• [Goal of the exercise]:
Of the lines in the data below, write out exactly those from the one holding "L101: 150uH (LX, VIN) -> 68uH (LX, VIN)" through the one holding "LS4: speaker 16R", both included.
# # # #
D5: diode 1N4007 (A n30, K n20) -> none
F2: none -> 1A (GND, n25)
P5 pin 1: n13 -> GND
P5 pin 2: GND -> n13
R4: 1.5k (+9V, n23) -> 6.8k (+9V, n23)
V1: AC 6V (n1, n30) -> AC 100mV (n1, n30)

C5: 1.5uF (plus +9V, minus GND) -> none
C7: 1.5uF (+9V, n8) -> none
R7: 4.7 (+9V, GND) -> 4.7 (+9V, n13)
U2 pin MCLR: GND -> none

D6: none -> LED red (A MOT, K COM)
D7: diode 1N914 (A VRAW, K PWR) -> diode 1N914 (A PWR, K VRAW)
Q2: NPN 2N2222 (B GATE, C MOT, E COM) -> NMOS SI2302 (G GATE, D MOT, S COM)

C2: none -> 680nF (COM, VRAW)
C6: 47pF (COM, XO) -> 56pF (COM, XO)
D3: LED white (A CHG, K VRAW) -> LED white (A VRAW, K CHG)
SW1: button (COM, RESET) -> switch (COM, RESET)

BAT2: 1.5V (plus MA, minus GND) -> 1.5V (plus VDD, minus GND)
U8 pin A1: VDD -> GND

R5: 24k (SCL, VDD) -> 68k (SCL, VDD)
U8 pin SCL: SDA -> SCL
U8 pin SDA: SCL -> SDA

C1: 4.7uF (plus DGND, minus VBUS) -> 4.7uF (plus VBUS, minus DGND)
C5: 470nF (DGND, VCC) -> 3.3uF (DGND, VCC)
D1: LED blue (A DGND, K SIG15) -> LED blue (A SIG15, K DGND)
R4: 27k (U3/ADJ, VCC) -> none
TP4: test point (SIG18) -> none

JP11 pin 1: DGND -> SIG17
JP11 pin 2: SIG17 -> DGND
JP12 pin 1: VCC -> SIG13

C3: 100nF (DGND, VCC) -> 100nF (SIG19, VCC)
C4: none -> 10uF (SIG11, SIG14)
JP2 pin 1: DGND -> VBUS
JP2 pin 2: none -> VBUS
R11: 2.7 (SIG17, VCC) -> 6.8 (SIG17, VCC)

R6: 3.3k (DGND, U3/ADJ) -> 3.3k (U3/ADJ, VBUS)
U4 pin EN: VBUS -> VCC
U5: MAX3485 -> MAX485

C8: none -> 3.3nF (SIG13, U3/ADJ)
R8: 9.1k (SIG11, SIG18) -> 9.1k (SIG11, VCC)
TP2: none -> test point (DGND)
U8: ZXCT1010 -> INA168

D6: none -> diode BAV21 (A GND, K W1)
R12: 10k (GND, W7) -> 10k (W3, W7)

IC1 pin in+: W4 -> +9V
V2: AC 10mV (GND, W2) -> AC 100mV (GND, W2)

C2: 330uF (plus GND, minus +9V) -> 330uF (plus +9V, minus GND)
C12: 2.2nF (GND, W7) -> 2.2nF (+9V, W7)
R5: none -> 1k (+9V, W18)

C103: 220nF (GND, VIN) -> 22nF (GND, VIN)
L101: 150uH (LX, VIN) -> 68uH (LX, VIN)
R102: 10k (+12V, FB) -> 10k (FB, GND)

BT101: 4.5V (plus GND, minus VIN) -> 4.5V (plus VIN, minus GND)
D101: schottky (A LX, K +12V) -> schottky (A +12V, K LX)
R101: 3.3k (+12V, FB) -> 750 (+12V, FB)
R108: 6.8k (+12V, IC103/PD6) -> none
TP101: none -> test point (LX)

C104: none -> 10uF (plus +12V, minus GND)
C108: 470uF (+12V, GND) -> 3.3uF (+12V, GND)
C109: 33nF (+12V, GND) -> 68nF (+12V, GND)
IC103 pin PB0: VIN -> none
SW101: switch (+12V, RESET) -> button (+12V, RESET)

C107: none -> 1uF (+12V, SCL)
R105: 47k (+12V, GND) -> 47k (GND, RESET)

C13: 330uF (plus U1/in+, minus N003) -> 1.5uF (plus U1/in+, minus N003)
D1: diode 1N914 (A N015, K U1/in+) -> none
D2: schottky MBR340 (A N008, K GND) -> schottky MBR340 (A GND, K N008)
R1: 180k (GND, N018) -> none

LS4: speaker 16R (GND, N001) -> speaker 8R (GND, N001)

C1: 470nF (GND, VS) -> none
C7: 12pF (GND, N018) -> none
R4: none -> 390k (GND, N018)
# # # #
• [Response to this task]:
L101: 150uH (LX, VIN) -> 68uH (LX, VIN)
R102: 10k (+12V, FB) -> 10k (FB, GND)

BT101: 4.5V (plus GND, minus VIN) -> 4.5V (plus VIN, minus GND)
D101: schottky (A LX, K +12V) -> schottky (A +12V, K LX)
R101: 3.3k (+12V, FB) -> 750 (+12V, FB)
R108: 6.8k (+12V, IC103/PD6) -> none
TP101: none -> test point (LX)

C104: none -> 10uF (plus +12V, minus GND)
C108: 470uF (+12V, GND) -> 3.3uF (+12V, GND)
C109: 33nF (+12V, GND) -> 68nF (+12V, GND)
IC103 pin PB0: VIN -> none
SW101: switch (+12V, RESET) -> button (+12V, RESET)

C107: none -> 1uF (+12V, SCL)
R105: 47k (+12V, GND) -> 47k (GND, RESET)

C13: 330uF (plus U1/in+, minus N003) -> 1.5uF (plus U1/in+, minus N003)
D1: diode 1N914 (A N015, K U1/in+) -> none
D2: schottky MBR340 (A N008, K GND) -> schottky MBR340 (A GND, K N008)
R1: 180k (GND, N018) -> none

LS4: speaker 16R (GND, N001) -> speaker 8R (GND, N001)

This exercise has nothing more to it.